**ABOUT THIS TASK**
Your task is to return all the entries below exactly, with every picture omitted.

Items from a dataset

--- START ---

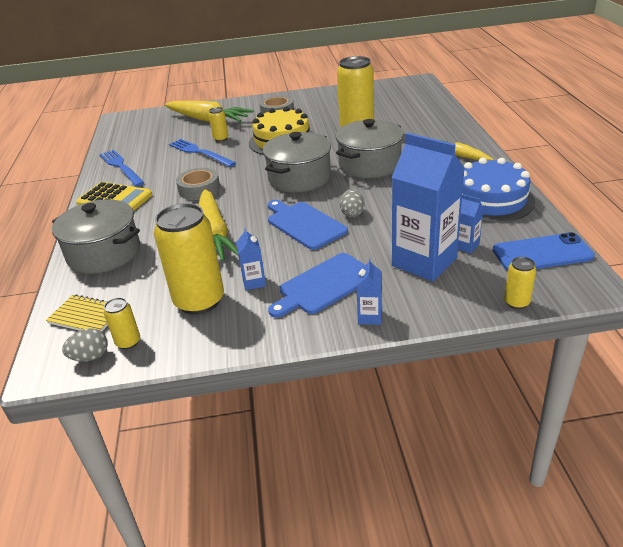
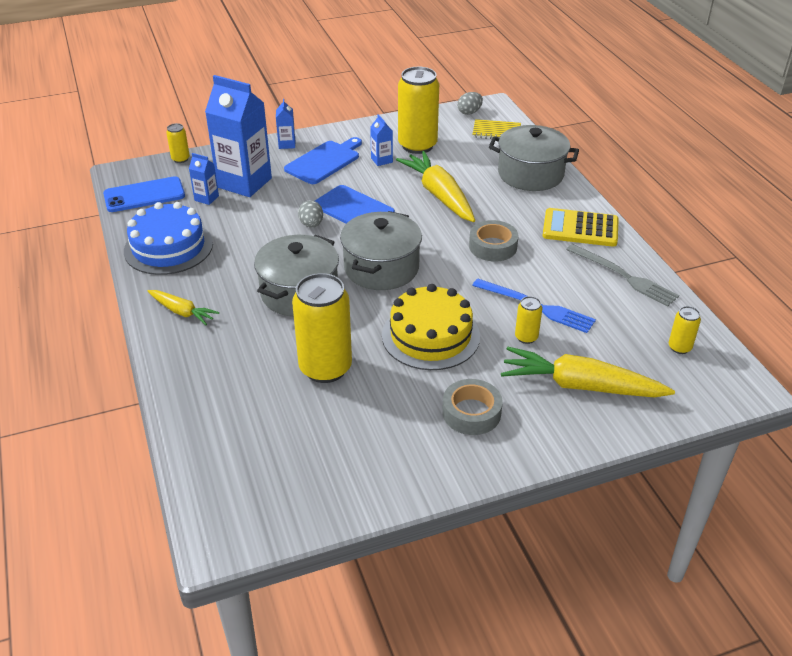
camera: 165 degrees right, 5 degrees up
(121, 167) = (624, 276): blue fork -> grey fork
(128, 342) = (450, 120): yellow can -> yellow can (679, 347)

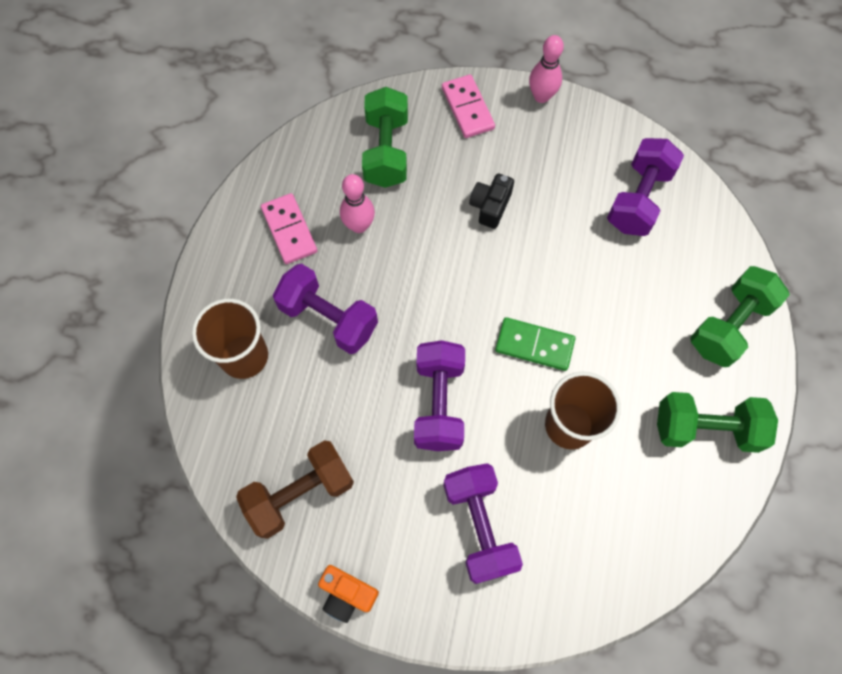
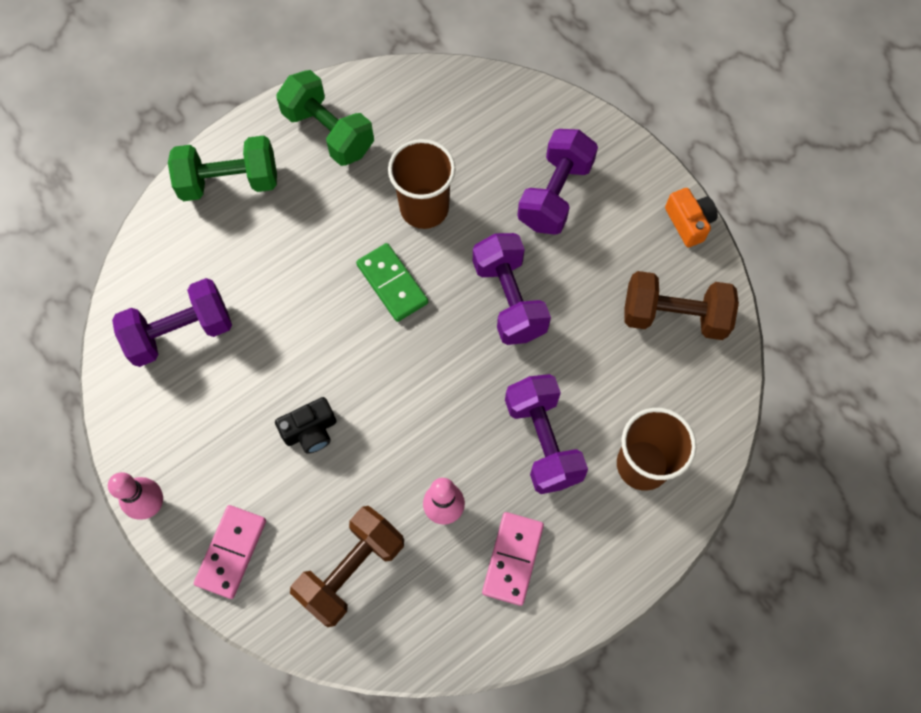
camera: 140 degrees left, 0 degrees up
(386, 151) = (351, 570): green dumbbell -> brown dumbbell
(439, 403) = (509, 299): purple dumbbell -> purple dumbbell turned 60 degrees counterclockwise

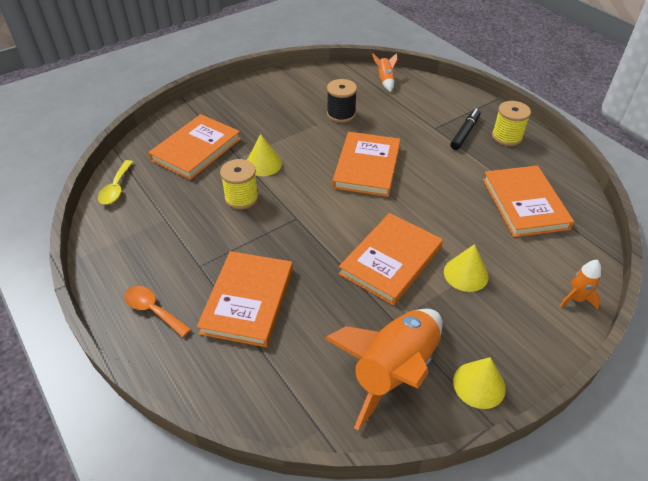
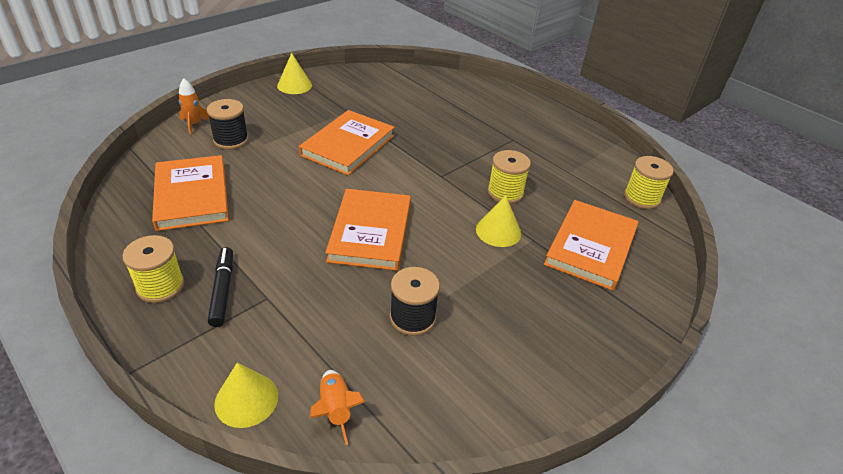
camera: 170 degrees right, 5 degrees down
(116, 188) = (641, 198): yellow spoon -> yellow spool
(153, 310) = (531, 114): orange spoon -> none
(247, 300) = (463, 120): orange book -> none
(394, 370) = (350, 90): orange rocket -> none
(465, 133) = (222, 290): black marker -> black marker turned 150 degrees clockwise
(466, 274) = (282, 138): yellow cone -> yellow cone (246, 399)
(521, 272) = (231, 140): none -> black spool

--- END ---

**TASK RESPONSE**
camera: 165 degrees right, 5 degrees up
(121, 167) = (624, 276): blue fork -> grey fork
(128, 342) = (450, 120): yellow can -> yellow can (679, 347)

camera: 140 degrees left, 0 degrees up
(386, 151) = (351, 570): green dumbbell -> brown dumbbell
(439, 403) = (509, 299): purple dumbbell -> purple dumbbell turned 60 degrees counterclockwise

camera: 170 degrees right, 5 degrees down
(116, 188) = (641, 198): yellow spoon -> yellow spool
(153, 310) = (531, 114): orange spoon -> none
(247, 300) = (463, 120): orange book -> none
(394, 370) = (350, 90): orange rocket -> none
(465, 133) = (222, 290): black marker -> black marker turned 150 degrees clockwise
(466, 274) = (282, 138): yellow cone -> yellow cone (246, 399)
(521, 272) = (231, 140): none -> black spool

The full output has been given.